--- Before and after images ---
>>
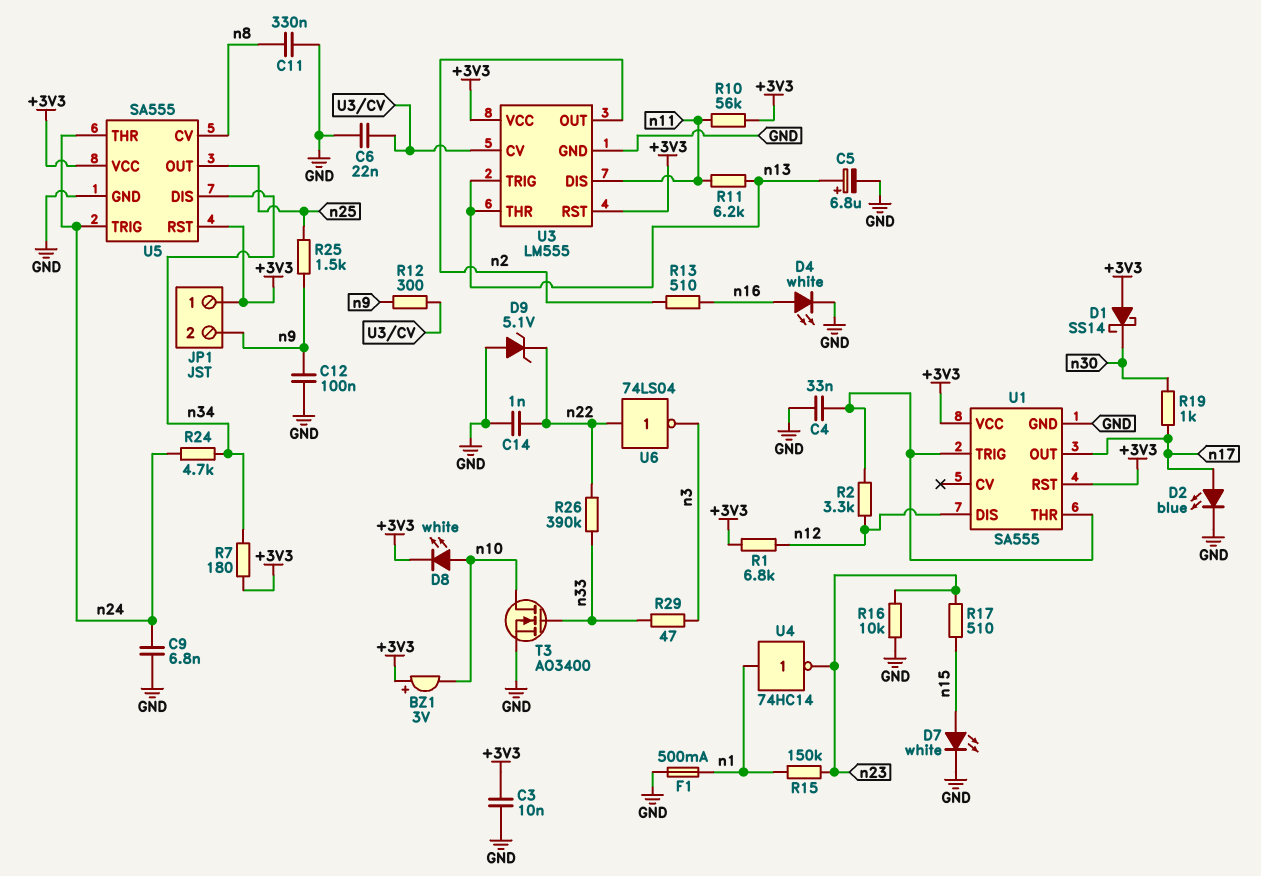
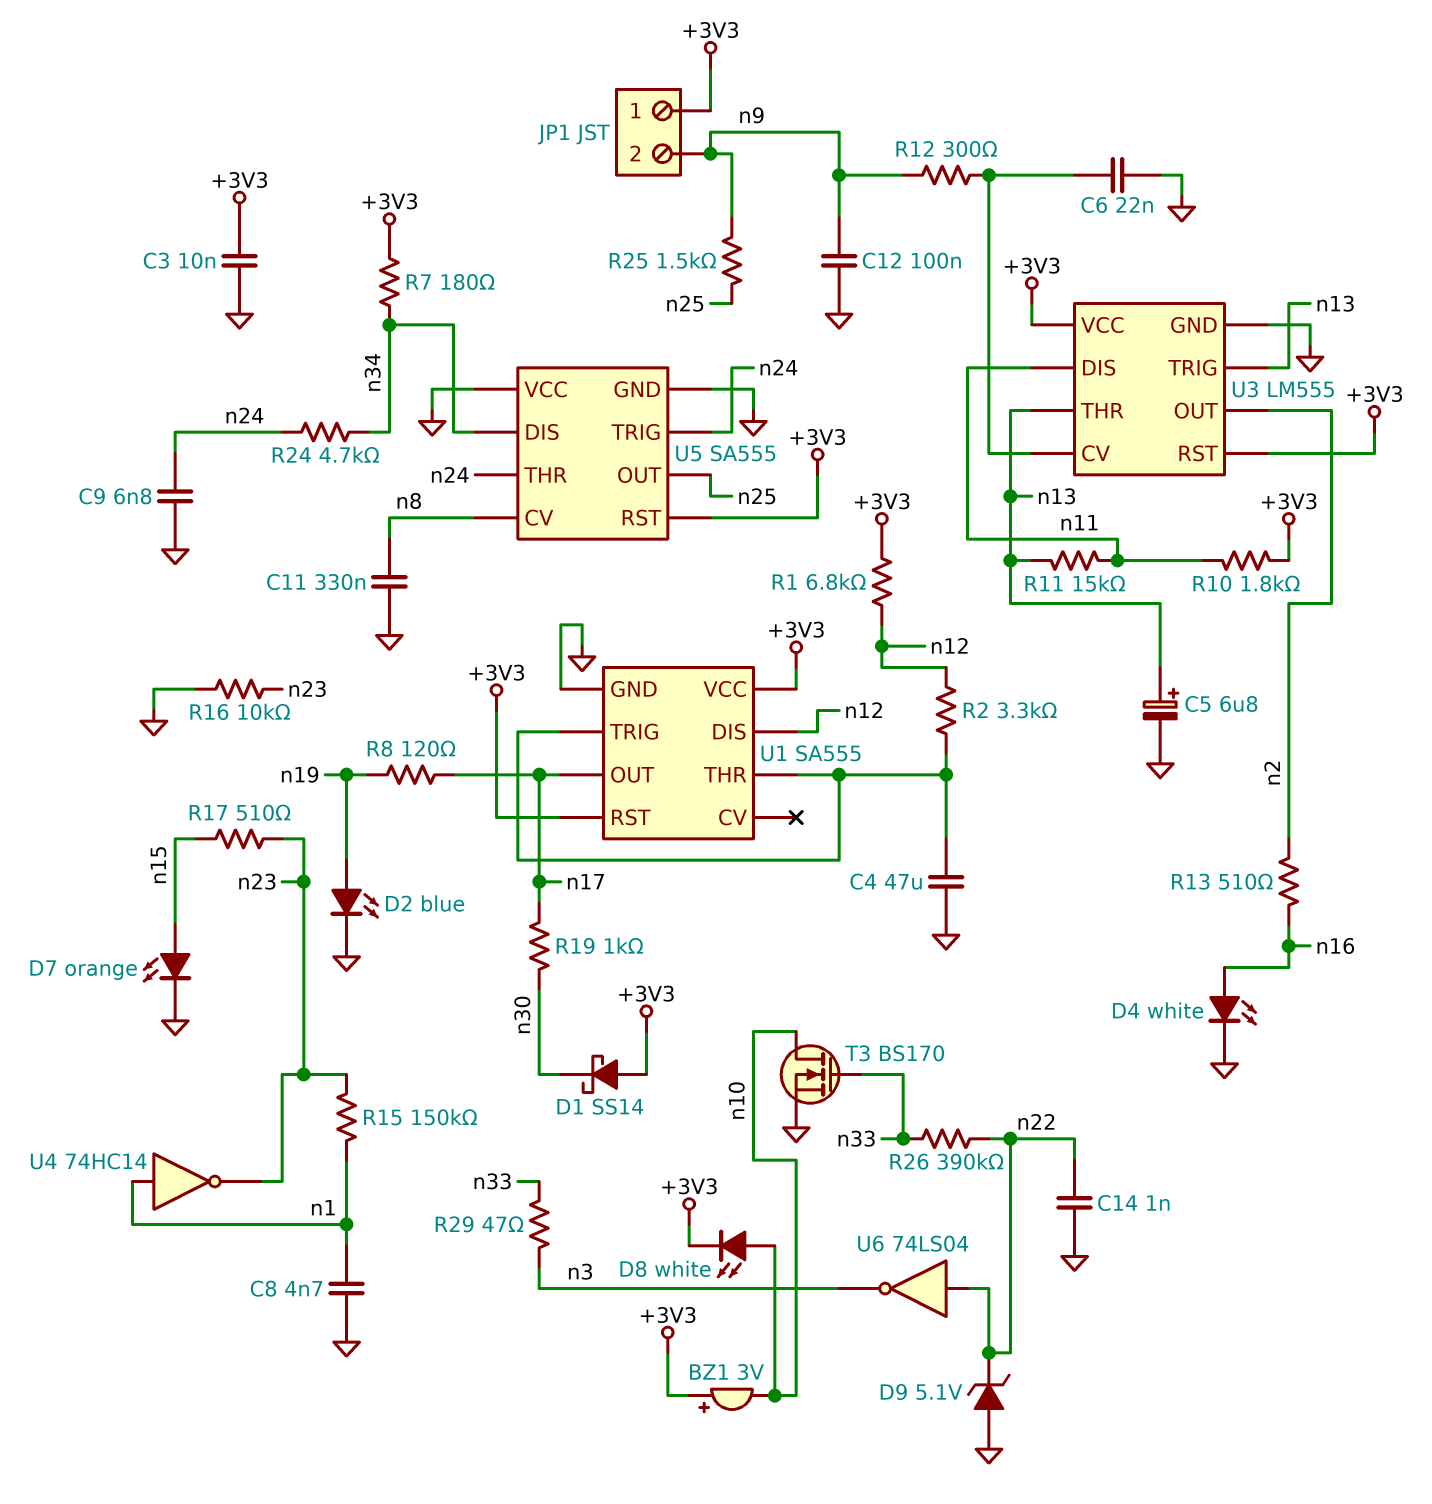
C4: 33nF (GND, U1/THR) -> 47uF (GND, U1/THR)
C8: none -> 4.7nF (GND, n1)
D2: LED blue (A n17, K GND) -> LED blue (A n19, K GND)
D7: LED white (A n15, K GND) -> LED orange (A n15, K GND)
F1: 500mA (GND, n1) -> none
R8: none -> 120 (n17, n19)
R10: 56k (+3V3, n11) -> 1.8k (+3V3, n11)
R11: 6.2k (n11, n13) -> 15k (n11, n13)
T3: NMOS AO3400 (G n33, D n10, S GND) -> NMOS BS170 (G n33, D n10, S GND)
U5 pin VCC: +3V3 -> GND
<<
Could you repeat every entry above exactly, with each picture omitted?

C4: 33nF (GND, U1/THR) -> 47uF (GND, U1/THR)
C8: none -> 4.7nF (GND, n1)
D2: LED blue (A n17, K GND) -> LED blue (A n19, K GND)
D7: LED white (A n15, K GND) -> LED orange (A n15, K GND)
F1: 500mA (GND, n1) -> none
R8: none -> 120 (n17, n19)
R10: 56k (+3V3, n11) -> 1.8k (+3V3, n11)
R11: 6.2k (n11, n13) -> 15k (n11, n13)
T3: NMOS AO3400 (G n33, D n10, S GND) -> NMOS BS170 (G n33, D n10, S GND)
U5 pin VCC: +3V3 -> GND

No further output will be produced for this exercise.